--- GIVEN RECORDS ---

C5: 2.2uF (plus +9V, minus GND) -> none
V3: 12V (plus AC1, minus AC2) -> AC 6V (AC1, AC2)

---
--- GIVEN RECORDS ---

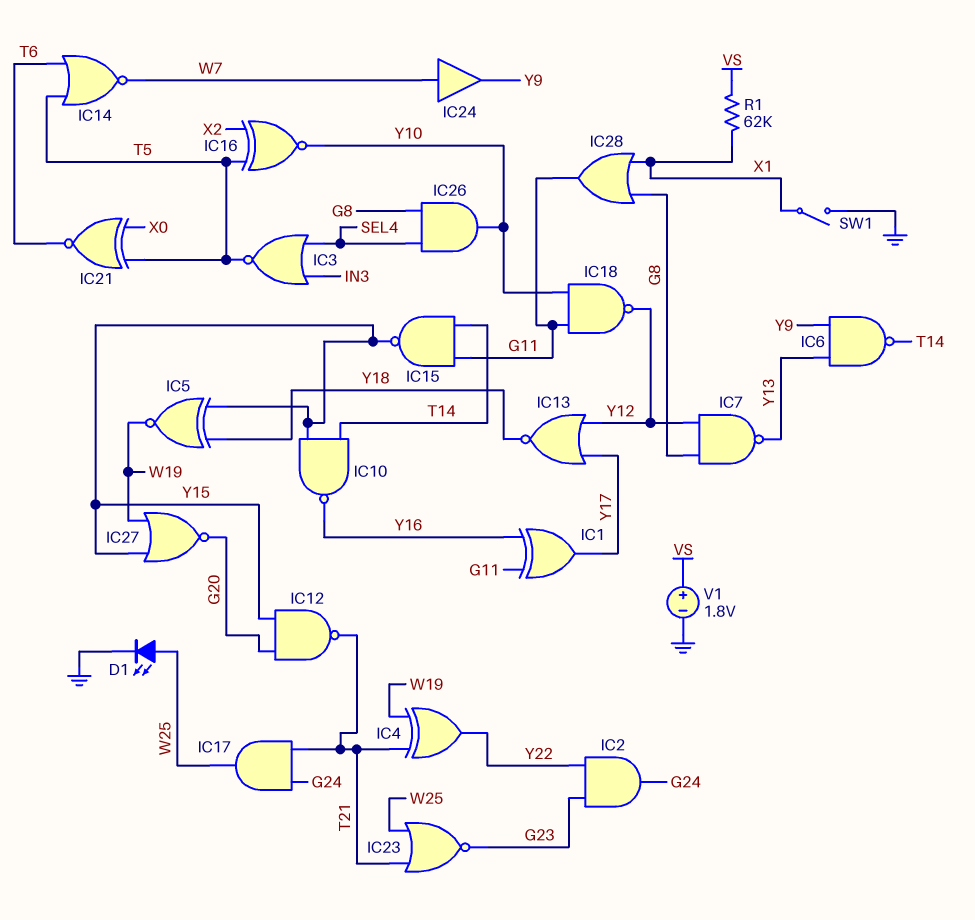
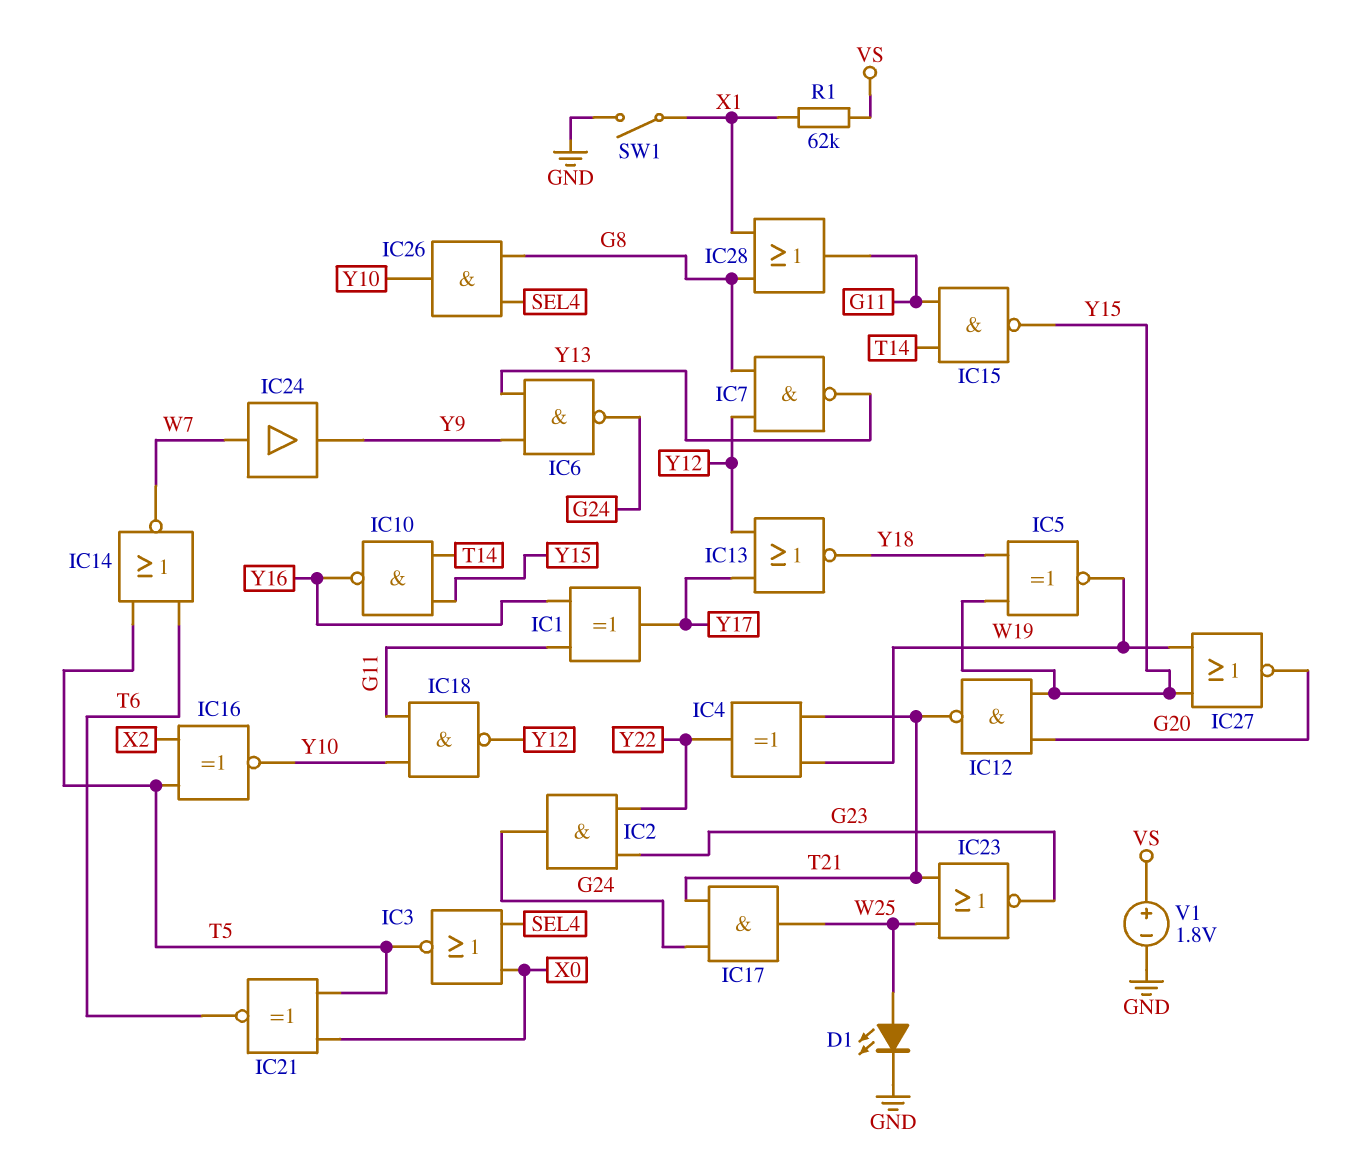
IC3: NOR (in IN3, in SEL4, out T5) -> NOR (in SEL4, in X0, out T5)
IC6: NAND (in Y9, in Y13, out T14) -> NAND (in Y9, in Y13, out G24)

---
--- GIVEN RECORDS ---

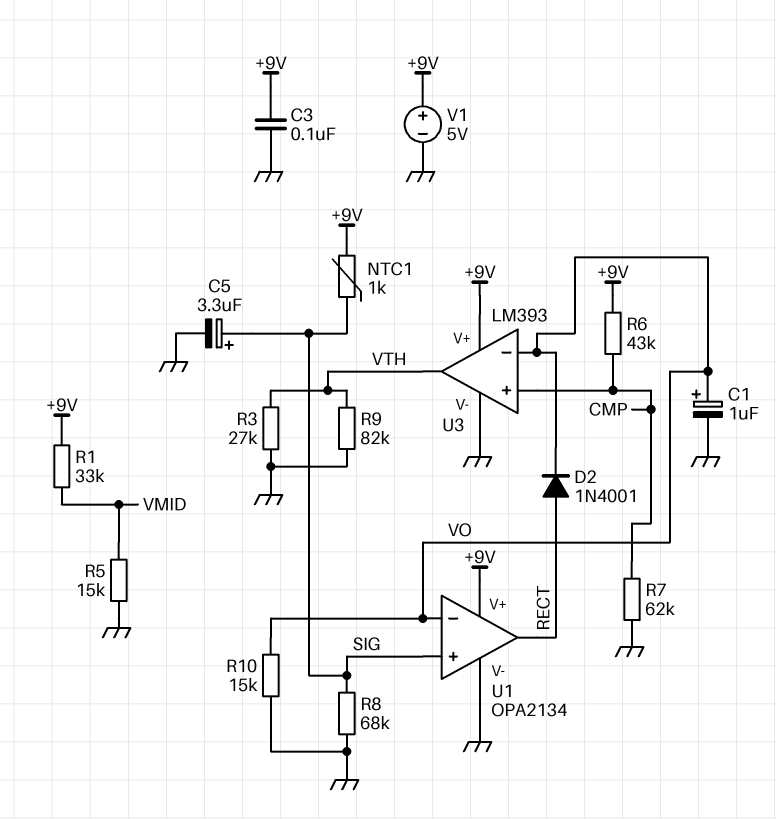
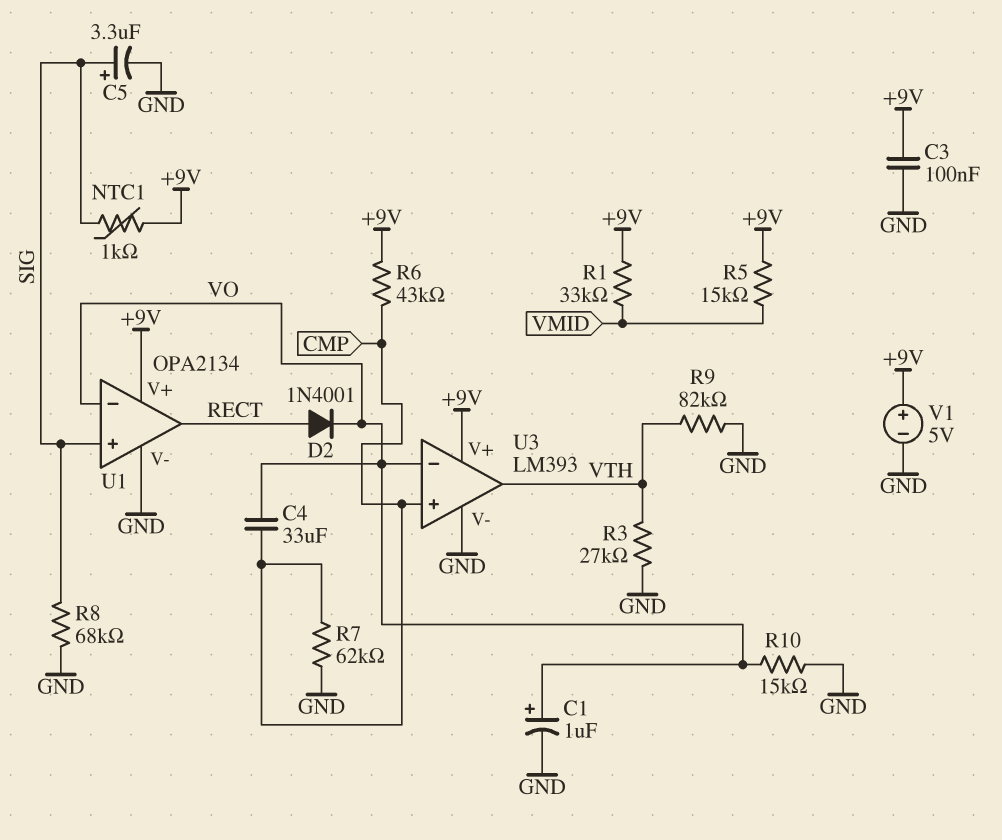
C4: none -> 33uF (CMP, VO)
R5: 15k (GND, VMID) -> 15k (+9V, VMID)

---

**WORK TO COMPLETE**
Every line from the line containing "IC3: NOR (in" through the line containing "IC6: NAND (in" in the records above must be retyped exactly. Leave out the rest.

**SOLUTION TO THIS PROBLEM**
IC3: NOR (in IN3, in SEL4, out T5) -> NOR (in SEL4, in X0, out T5)
IC6: NAND (in Y9, in Y13, out T14) -> NAND (in Y9, in Y13, out G24)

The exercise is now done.